What you are asked to do: Copies of all lines that contain "cone" are needed; take them from the data below.
Start of Block
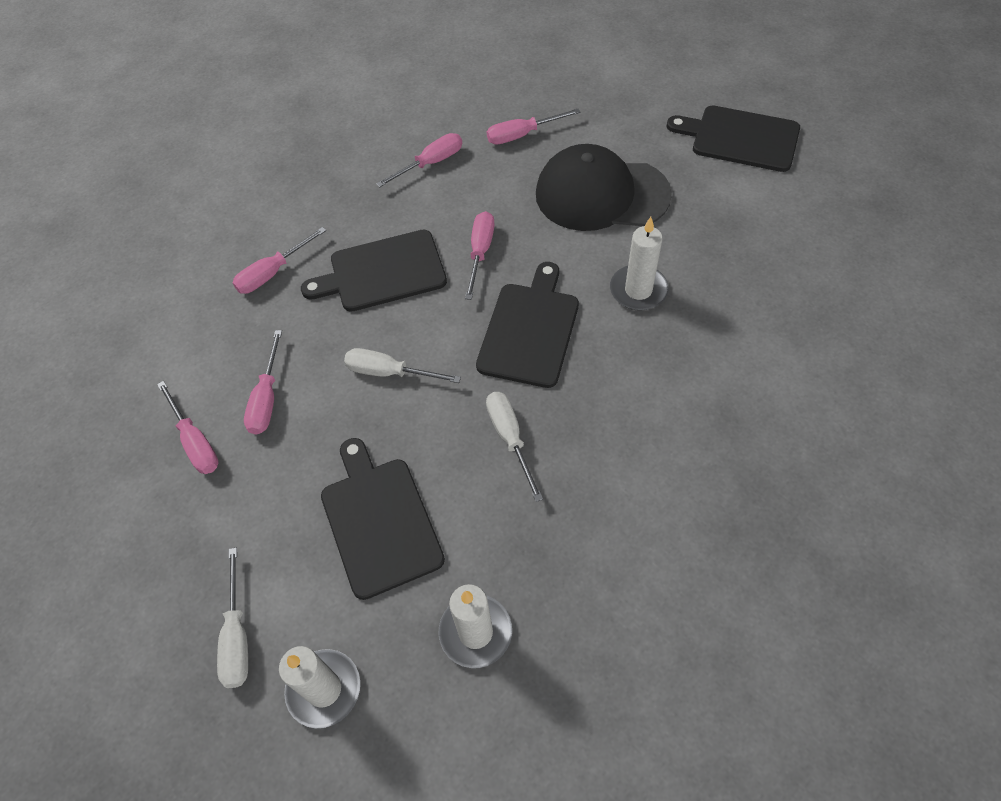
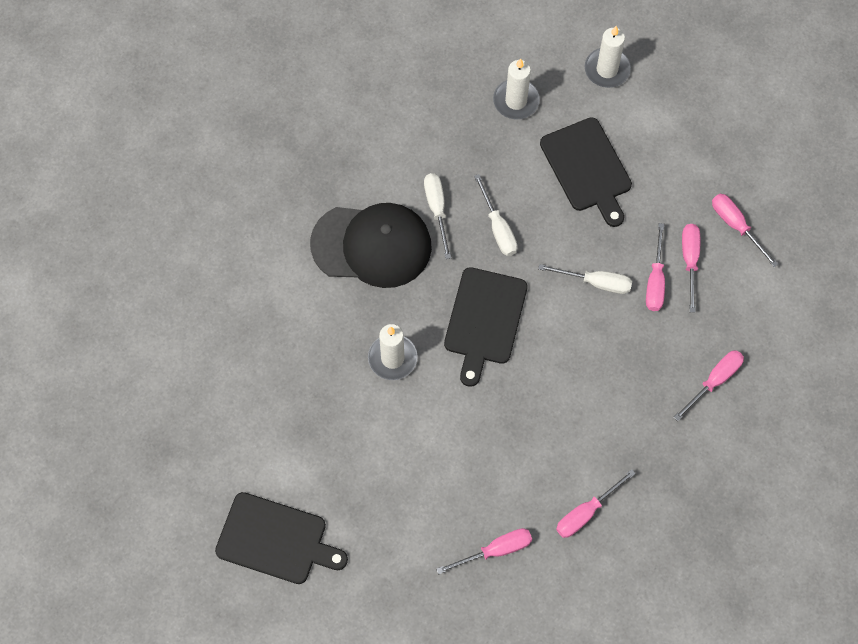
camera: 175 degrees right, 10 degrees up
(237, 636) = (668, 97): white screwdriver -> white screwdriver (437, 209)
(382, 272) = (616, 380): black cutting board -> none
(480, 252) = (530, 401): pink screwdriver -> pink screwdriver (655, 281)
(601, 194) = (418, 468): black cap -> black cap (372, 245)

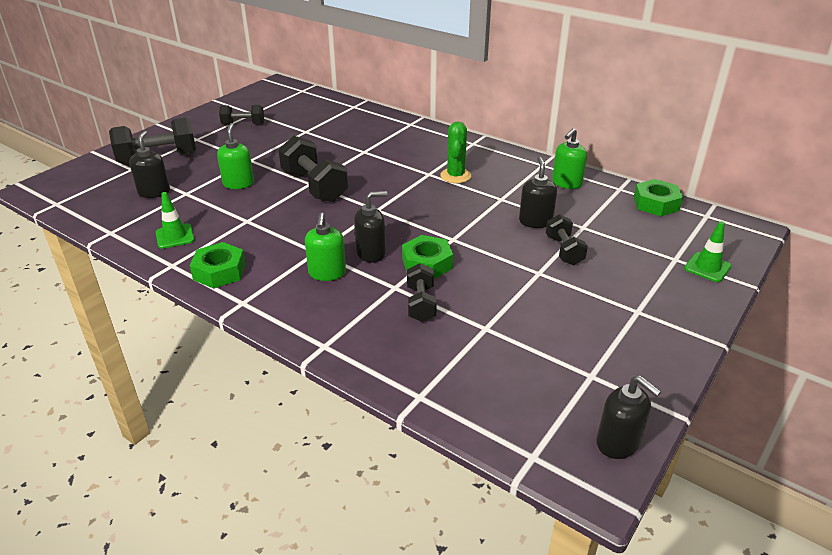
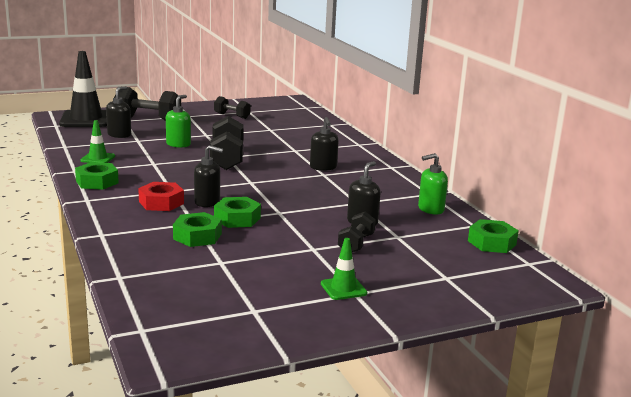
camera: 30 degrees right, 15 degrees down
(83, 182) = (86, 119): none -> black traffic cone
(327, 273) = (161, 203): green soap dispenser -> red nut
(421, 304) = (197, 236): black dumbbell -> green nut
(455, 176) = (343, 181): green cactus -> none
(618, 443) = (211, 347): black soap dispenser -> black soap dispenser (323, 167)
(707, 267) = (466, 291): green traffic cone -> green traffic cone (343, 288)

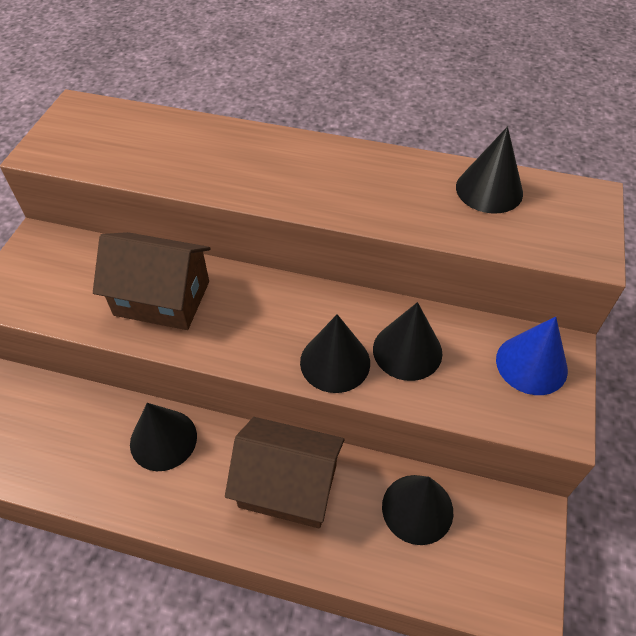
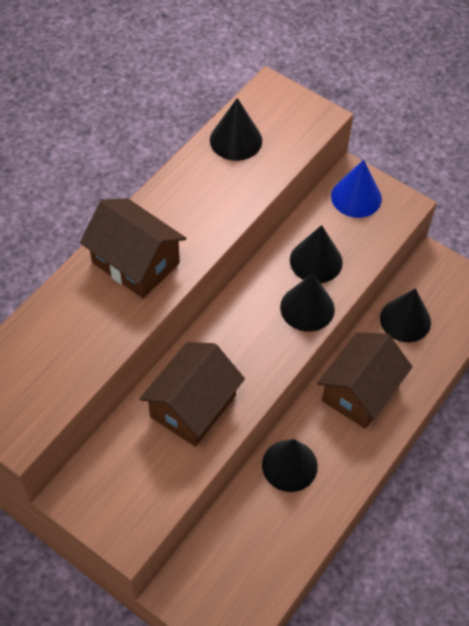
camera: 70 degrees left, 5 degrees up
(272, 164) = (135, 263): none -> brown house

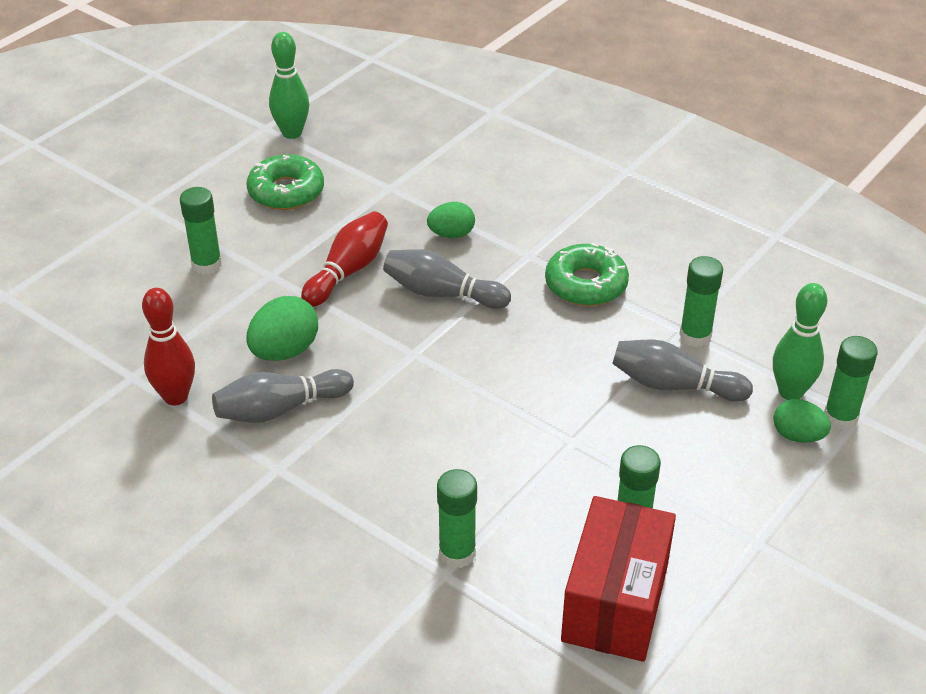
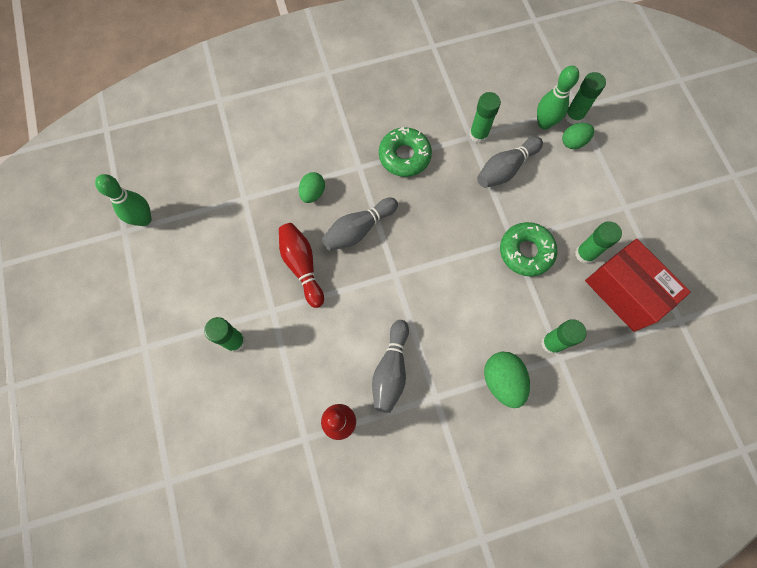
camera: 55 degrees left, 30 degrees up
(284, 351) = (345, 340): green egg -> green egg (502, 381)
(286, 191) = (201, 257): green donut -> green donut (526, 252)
End of Block
Exercise response:
(83, 182) = (86, 119): none -> black traffic cone
(707, 267) = (466, 291): green traffic cone -> green traffic cone (343, 288)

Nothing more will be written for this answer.